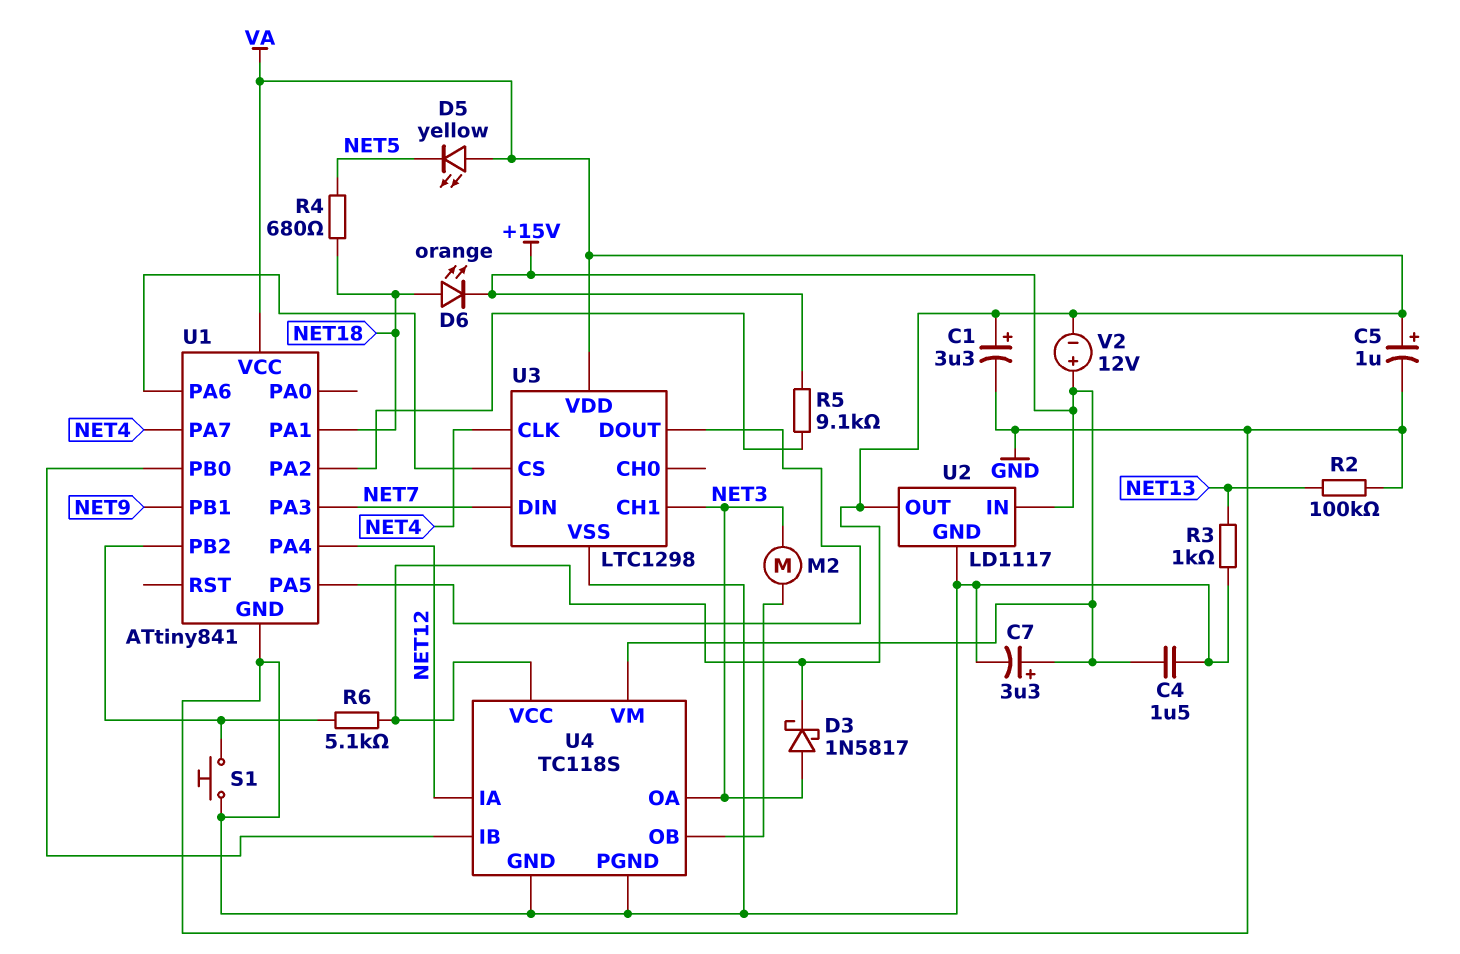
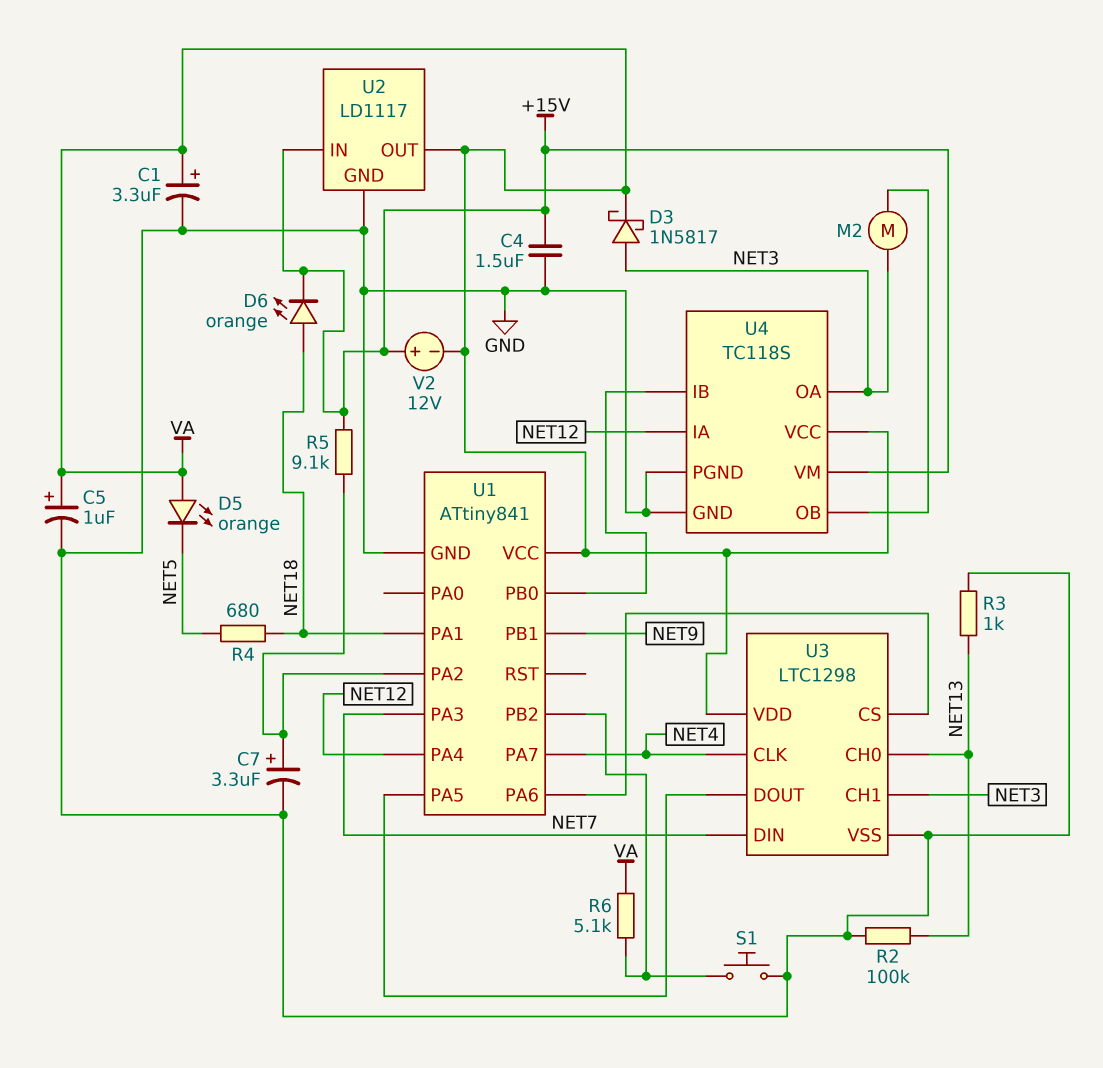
C7: 3.3uF (plus +15V, minus GND) -> 3.3uF (plus U1/PA2, minus GND)
D5: LED yellow (A VA, K NET5) -> LED orange (A VA, K NET5)
U3 pin CH0: none -> NET13

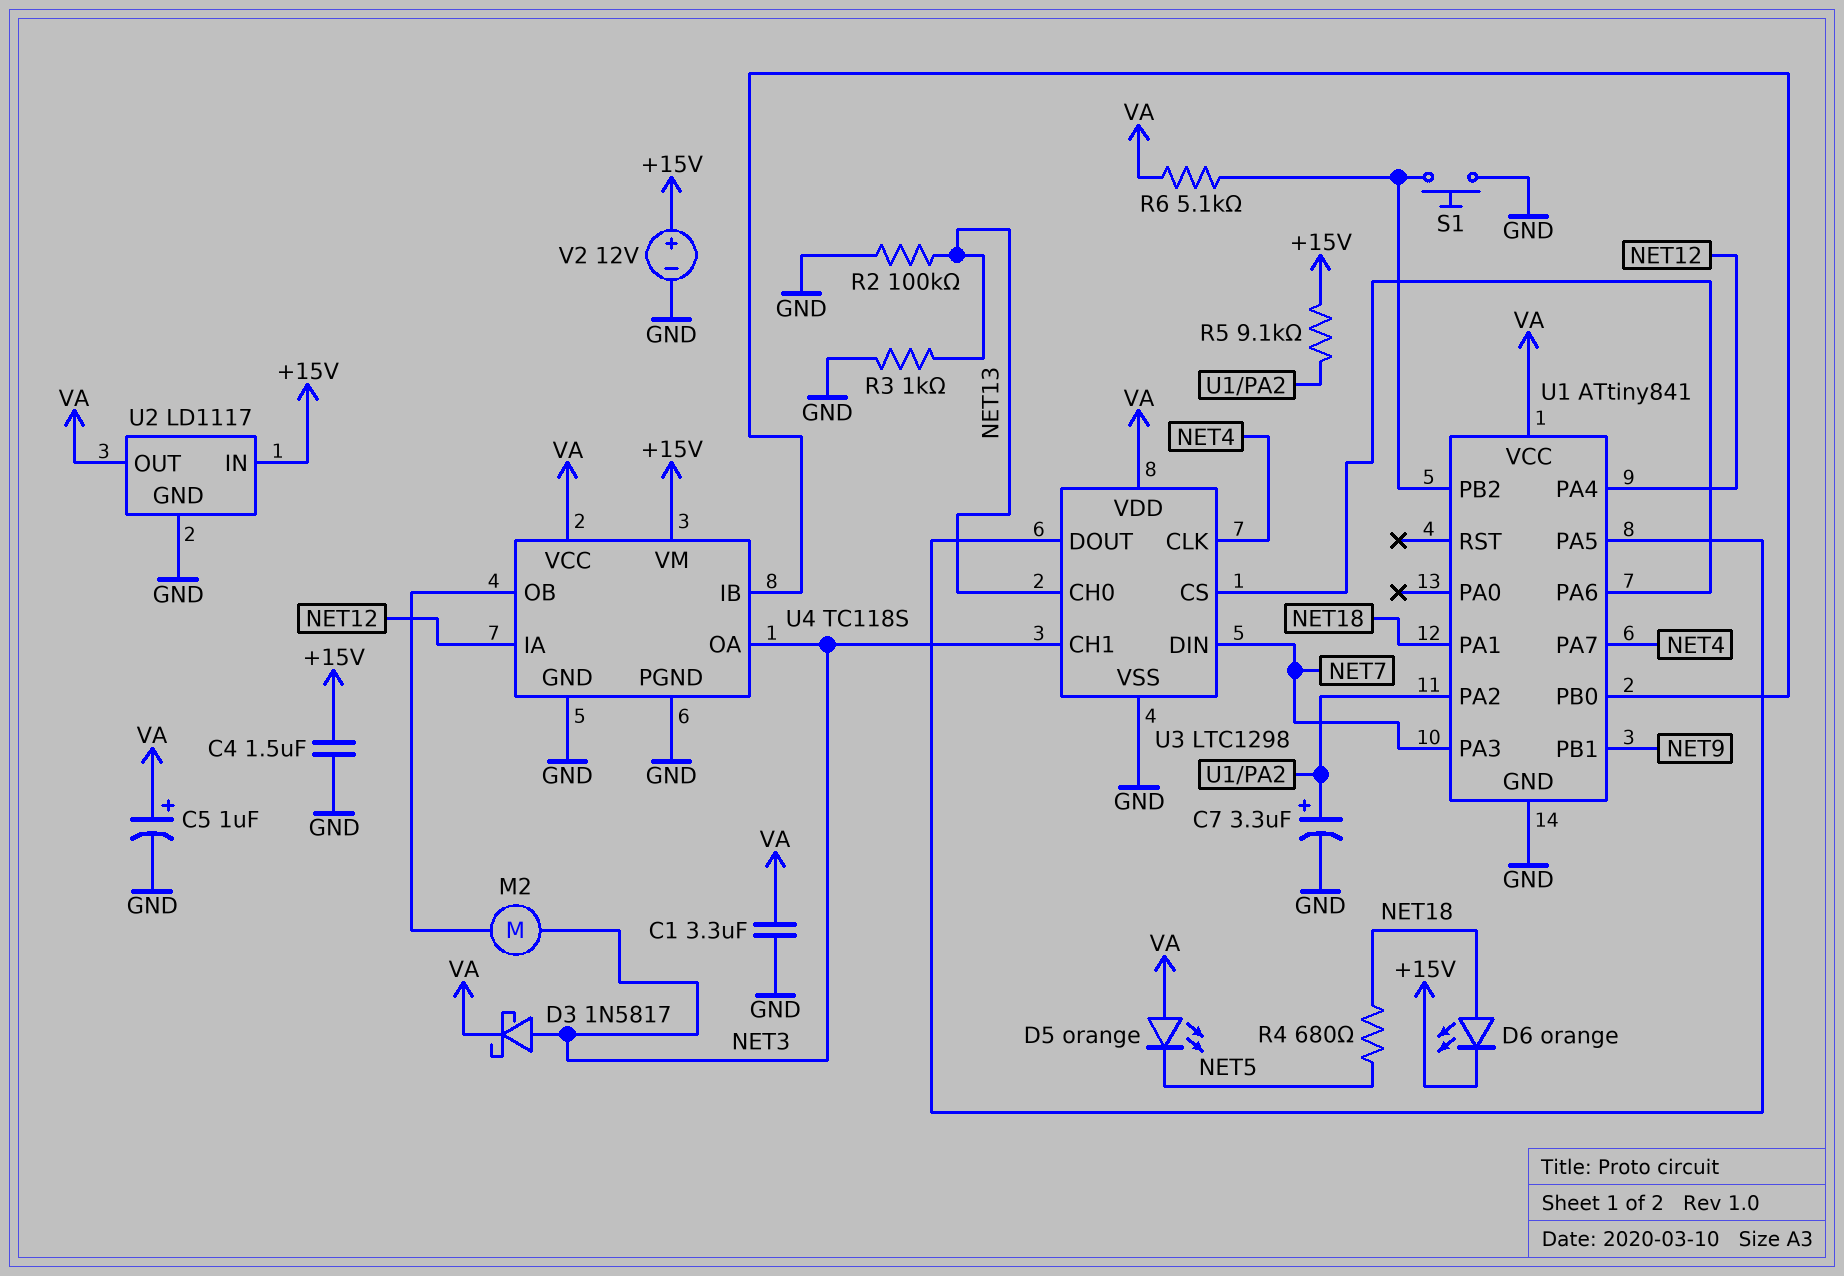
C1: 3.3uF (plus VA, minus GND) -> 3.3uF (GND, VA)
V2: 12V (plus +15V, minus VA) -> 12V (plus +15V, minus GND)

[Exercise aim] Taking the lines of the listing one by one, count those that contain "minus", and answer with the number only.

[Your solution] 3